Data for the task section start
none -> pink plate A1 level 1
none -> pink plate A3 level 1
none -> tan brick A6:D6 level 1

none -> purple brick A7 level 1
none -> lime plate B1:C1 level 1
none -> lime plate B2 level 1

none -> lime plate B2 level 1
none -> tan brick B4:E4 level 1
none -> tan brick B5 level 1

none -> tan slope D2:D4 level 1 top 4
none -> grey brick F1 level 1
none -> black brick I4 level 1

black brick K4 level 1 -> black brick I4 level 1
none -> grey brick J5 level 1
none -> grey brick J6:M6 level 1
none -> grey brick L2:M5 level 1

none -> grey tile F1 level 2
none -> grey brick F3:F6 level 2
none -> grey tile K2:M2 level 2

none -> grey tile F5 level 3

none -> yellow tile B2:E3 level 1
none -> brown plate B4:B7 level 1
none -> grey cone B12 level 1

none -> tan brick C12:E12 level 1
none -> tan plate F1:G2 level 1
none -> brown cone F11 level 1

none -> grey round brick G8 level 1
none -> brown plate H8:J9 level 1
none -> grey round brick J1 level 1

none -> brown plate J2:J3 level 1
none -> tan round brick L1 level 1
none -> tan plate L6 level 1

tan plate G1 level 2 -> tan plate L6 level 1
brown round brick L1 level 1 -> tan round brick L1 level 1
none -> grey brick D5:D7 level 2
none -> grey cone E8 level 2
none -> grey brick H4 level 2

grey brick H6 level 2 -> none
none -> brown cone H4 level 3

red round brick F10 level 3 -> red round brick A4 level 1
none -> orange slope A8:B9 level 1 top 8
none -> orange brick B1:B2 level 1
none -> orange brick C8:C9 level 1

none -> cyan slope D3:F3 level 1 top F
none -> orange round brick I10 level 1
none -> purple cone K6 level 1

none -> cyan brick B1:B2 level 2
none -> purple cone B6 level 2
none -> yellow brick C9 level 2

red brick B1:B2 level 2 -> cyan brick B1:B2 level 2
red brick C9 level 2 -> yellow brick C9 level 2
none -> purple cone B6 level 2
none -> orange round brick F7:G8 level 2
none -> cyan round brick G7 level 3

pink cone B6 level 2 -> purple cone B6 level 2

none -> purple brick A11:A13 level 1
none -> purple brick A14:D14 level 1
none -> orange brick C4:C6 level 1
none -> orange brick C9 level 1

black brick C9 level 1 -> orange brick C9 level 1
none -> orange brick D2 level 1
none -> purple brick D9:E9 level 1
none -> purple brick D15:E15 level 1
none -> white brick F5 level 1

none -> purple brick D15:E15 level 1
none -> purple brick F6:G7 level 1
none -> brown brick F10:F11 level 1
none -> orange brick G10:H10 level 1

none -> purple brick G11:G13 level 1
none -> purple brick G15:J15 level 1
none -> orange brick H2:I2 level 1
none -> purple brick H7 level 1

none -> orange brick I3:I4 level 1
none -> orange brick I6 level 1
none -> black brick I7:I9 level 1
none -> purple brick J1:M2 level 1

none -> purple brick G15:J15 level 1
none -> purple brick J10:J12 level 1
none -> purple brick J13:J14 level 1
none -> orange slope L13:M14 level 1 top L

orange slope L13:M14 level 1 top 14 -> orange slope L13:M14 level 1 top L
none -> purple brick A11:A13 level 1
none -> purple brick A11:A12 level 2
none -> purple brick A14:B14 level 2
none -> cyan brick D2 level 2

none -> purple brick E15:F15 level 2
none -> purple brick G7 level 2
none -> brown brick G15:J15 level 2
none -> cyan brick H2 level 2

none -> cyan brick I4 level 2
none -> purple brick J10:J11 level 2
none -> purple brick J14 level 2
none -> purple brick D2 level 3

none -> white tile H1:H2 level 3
Data for the task section end
*Task details:* Only one stretch of the data above is needed. Restate it word for word, from the line containing "none -> grey cone B12 level 1" through the line containing "none -> orange round brick I10 level 1", both ends included.

*Answer box:*
none -> grey cone B12 level 1

none -> tan brick C12:E12 level 1
none -> tan plate F1:G2 level 1
none -> brown cone F11 level 1

none -> grey round brick G8 level 1
none -> brown plate H8:J9 level 1
none -> grey round brick J1 level 1

none -> brown plate J2:J3 level 1
none -> tan round brick L1 level 1
none -> tan plate L6 level 1

tan plate G1 level 2 -> tan plate L6 level 1
brown round brick L1 level 1 -> tan round brick L1 level 1
none -> grey brick D5:D7 level 2
none -> grey cone E8 level 2
none -> grey brick H4 level 2

grey brick H6 level 2 -> none
none -> brown cone H4 level 3

red round brick F10 level 3 -> red round brick A4 level 1
none -> orange slope A8:B9 level 1 top 8
none -> orange brick B1:B2 level 1
none -> orange brick C8:C9 level 1

none -> cyan slope D3:F3 level 1 top F
none -> orange round brick I10 level 1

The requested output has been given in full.